== What is expected ==
For each entry below, write an exact copy and leave out the images.

== Data to process ==

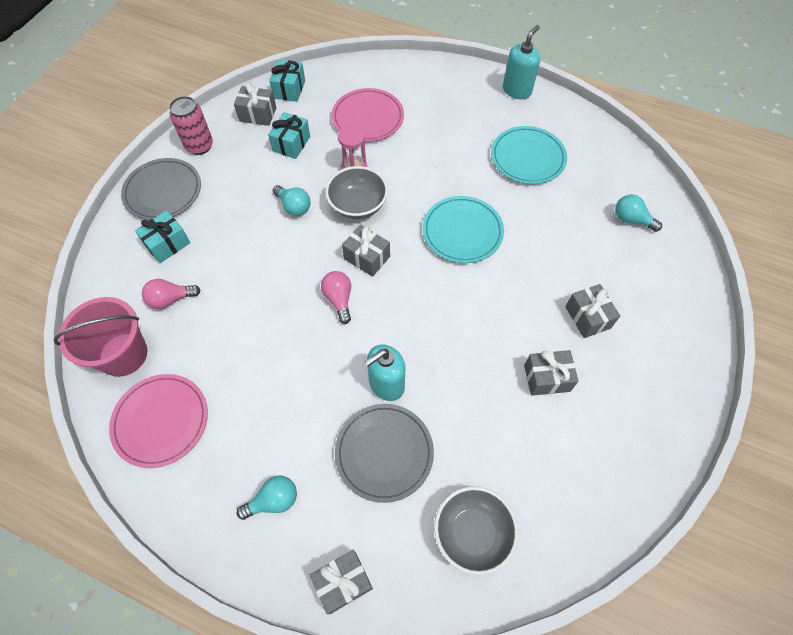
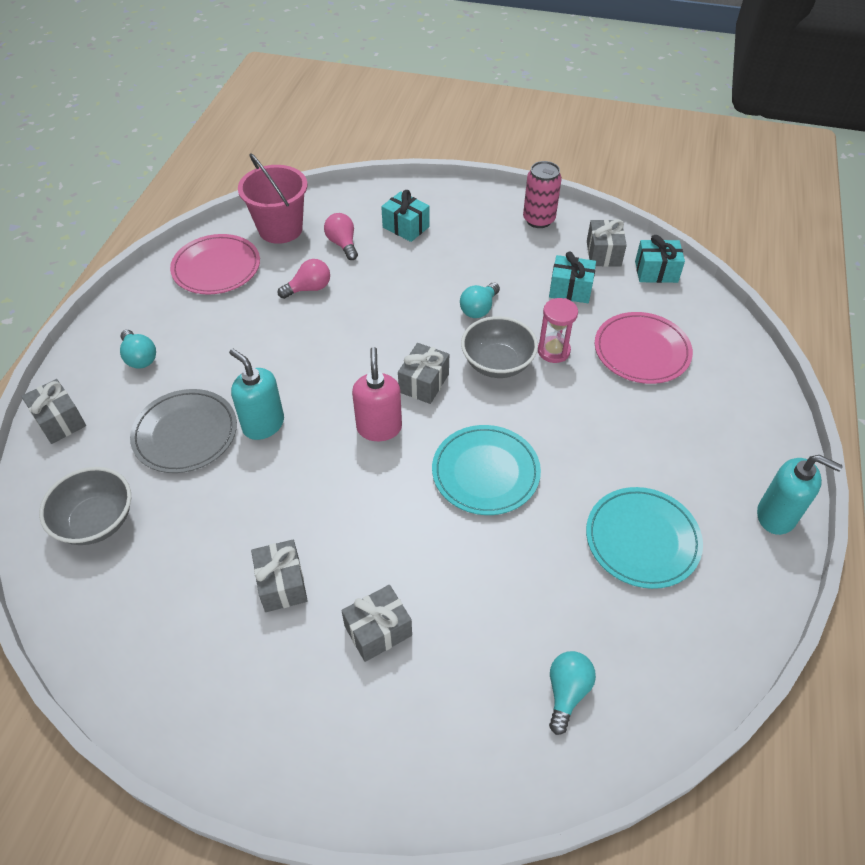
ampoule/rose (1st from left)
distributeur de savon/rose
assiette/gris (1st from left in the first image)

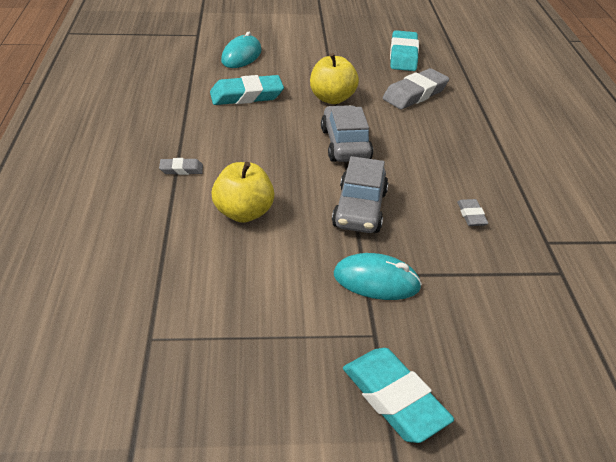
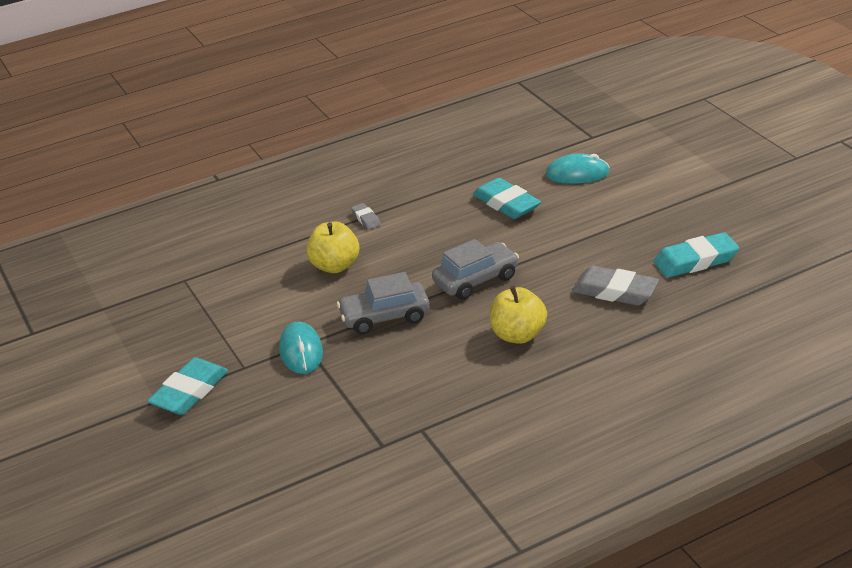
pomme/jaune (2nd from left)
gomme/gris (3rd from left in the first image)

== Reply to the task ==
ampoule/rose (1st from left)
distributeur de savon/rose
assiette/gris (1st from left in the first image)

pomme/jaune (2nd from left)
gomme/gris (3rd from left in the first image)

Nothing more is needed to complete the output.